Exercise description ▸
Copy only the lines between the one containing "red square: (65, 21) -> (36, 15), turned -35" and the end of the records, both included, leaving out pictures.

Given data ▸
****

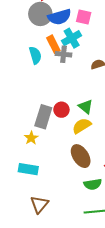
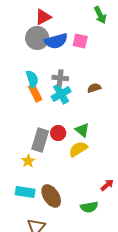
cyan cross: (72, 38) -> (61, 94), moved
orange rectangle: (53, 44) -> (35, 93), moved
brown ellipse: (81, 156) -> (51, 196), moved

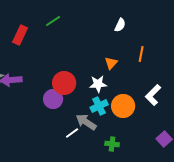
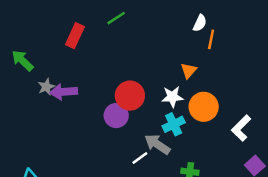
orange line: (141, 54) -> (211, 39), moved
white L-shape: (153, 95) -> (241, 128), moved
orange circle: (123, 106) -> (204, 107), moved

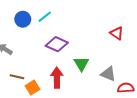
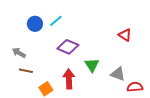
brown line: (17, 77) -> (26, 71), moved

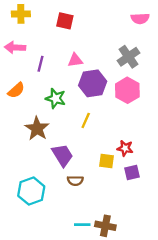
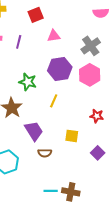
red square: (65, 21) -> (36, 15), turned -35
pink triangle: (75, 60) -> (54, 36), moved
purple line: (41, 64) -> (19, 42), moved
red star: (125, 148) -> (97, 116), moved
purple square: (132, 173) -> (98, 153), moved, turned -32

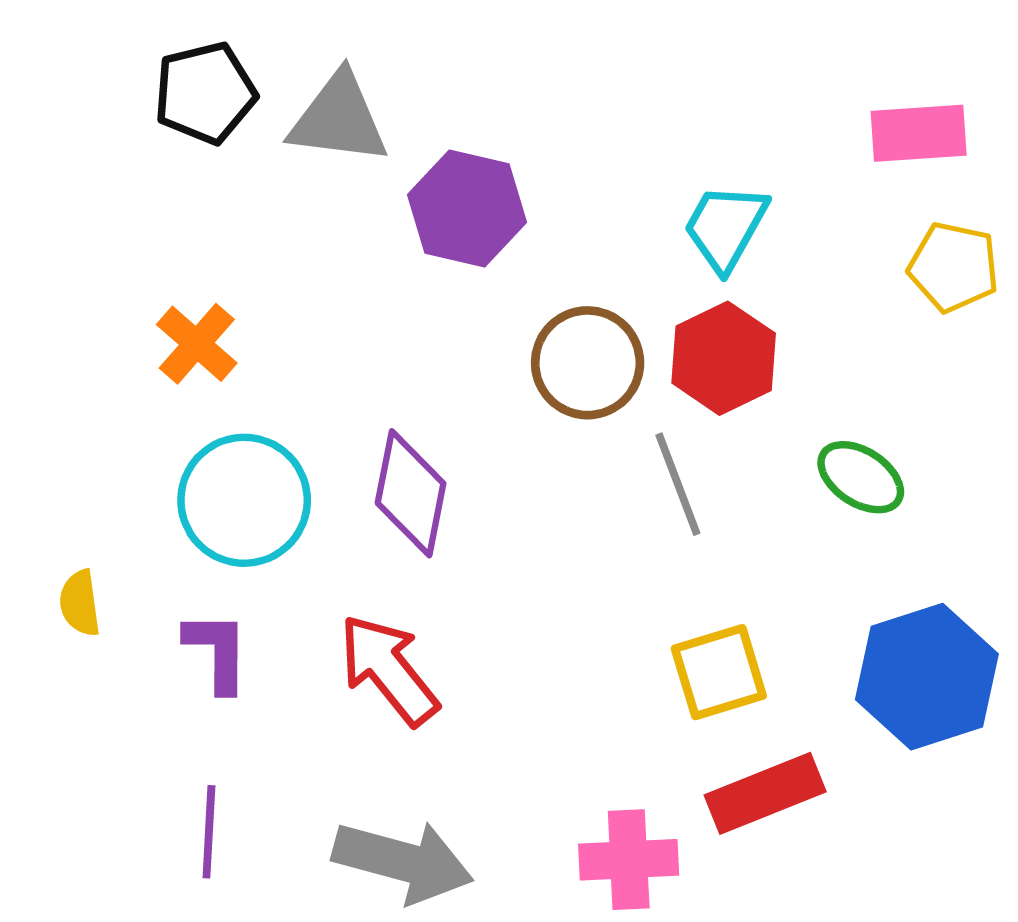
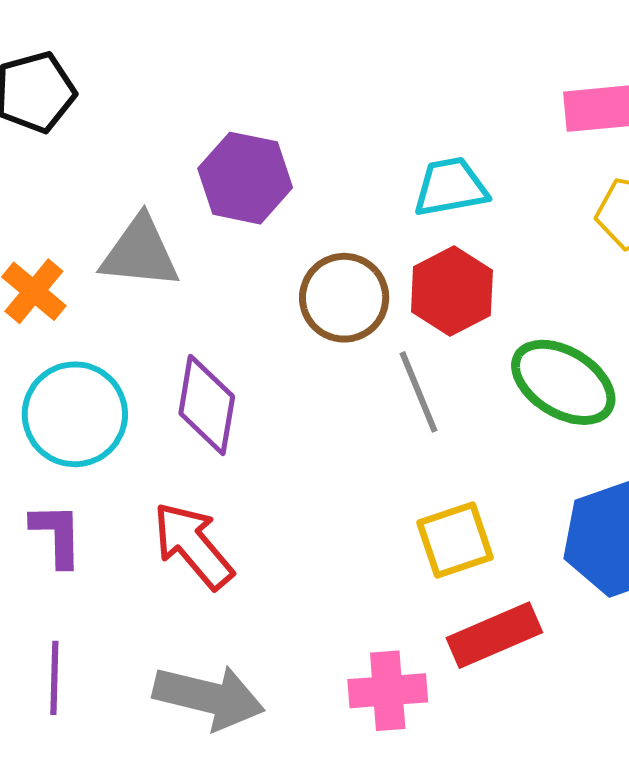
gray triangle: (339, 119) -> (140, 253), moved
cyan trapezoid: (725, 227) -> (450, 187), turned 52
green ellipse: (861, 477) -> (563, 382), size x1.5

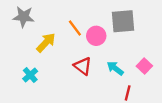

****

Result below ▸
red square: (65, 21) -> (36, 15), turned -35
pink triangle: (75, 60) -> (54, 36), moved
purple line: (41, 64) -> (19, 42), moved
red star: (125, 148) -> (97, 116), moved
purple square: (132, 173) -> (98, 153), moved, turned -32

gray triangle: (339, 119) -> (140, 253), moved
cyan trapezoid: (725, 227) -> (450, 187), turned 52
green ellipse: (861, 477) -> (563, 382), size x1.5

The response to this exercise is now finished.